Version difference data:
BEGIN
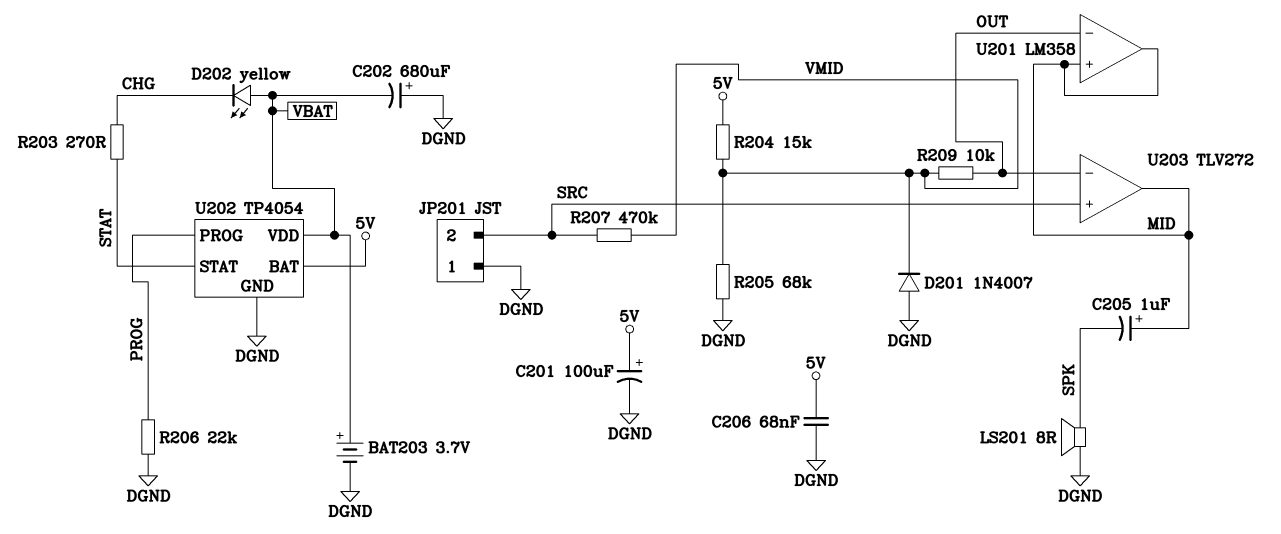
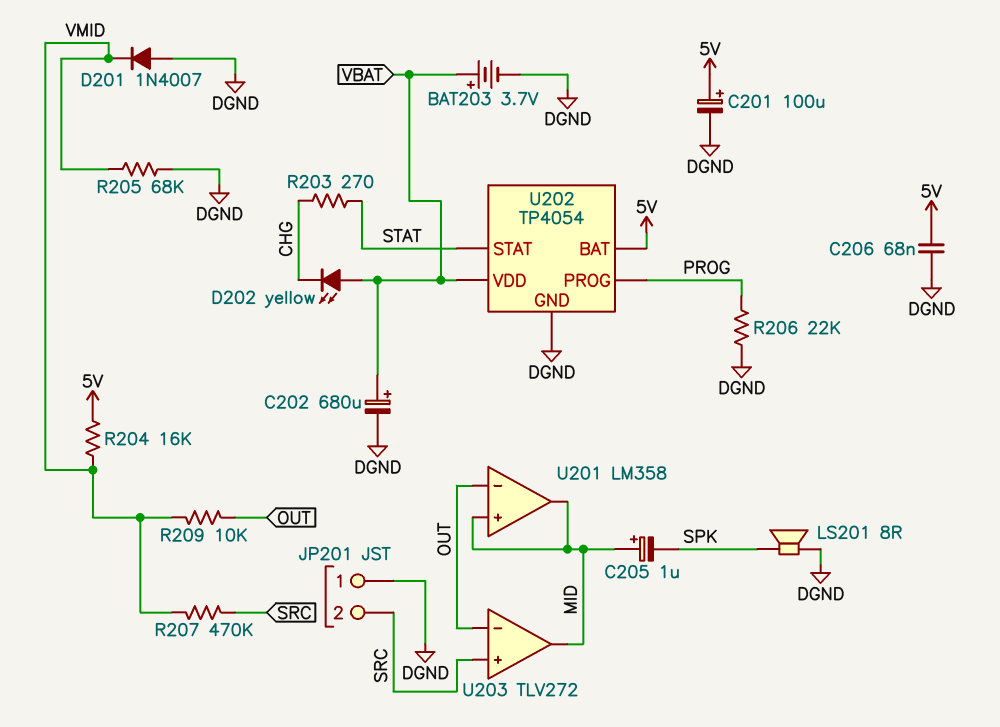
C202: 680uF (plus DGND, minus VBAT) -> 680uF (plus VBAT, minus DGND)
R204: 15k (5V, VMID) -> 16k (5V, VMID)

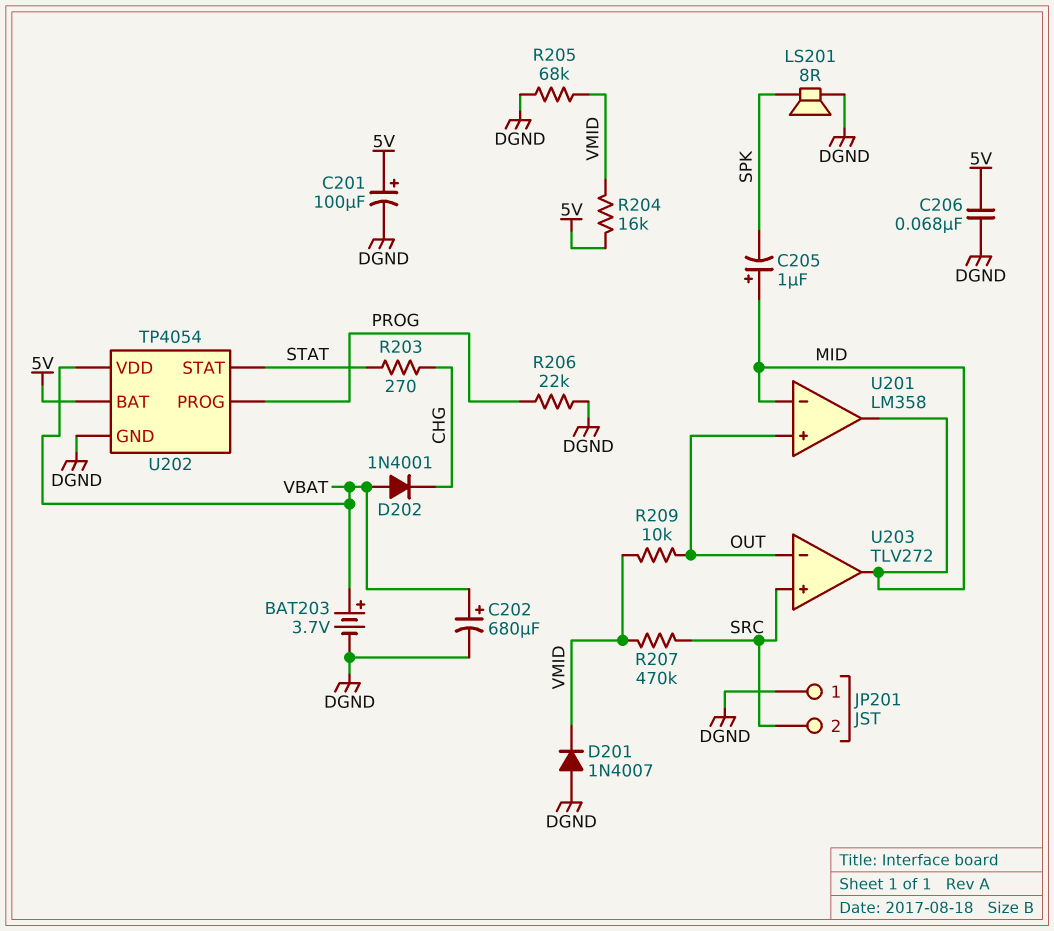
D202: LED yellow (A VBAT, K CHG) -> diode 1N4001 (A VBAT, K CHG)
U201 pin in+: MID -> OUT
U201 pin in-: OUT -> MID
END
Work request - Nothing but an exact copy of the data above, minus its pictures, should appear in the response.

Task output -
C202: 680uF (plus DGND, minus VBAT) -> 680uF (plus VBAT, minus DGND)
R204: 15k (5V, VMID) -> 16k (5V, VMID)

D202: LED yellow (A VBAT, K CHG) -> diode 1N4001 (A VBAT, K CHG)
U201 pin in+: MID -> OUT
U201 pin in-: OUT -> MID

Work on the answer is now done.